**Task brief:** Reproduce only this stretch of the listing below: from the line with "red arrow: rotated" through the line with "cyan arrow: rotated", exactly as written, with pictures excluded.

**Provided material:**
········
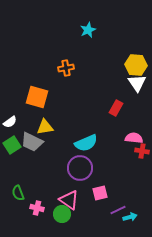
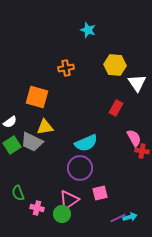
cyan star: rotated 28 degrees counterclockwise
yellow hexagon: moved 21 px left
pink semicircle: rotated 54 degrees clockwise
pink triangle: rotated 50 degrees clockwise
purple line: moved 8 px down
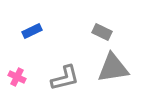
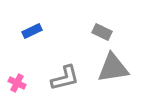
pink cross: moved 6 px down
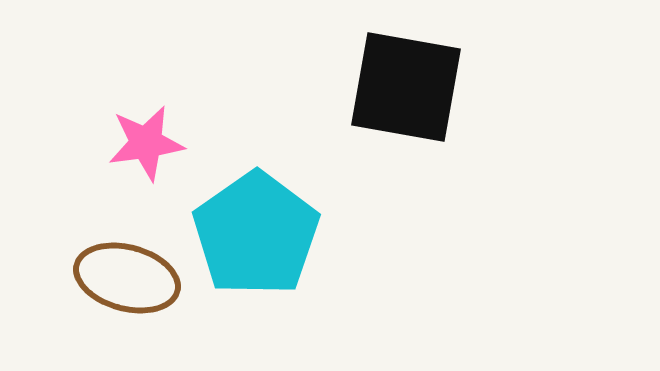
········
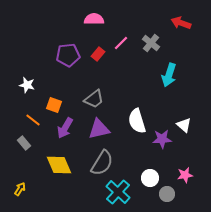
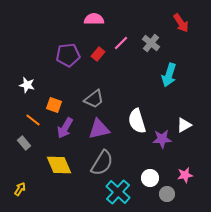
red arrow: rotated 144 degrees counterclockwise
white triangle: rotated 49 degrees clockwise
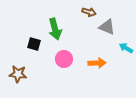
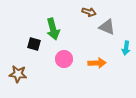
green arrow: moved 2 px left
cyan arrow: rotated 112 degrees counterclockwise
········
**Reply to the exercise:**
red arrow: rotated 144 degrees counterclockwise
white triangle: rotated 49 degrees clockwise
green arrow: moved 2 px left
cyan arrow: rotated 112 degrees counterclockwise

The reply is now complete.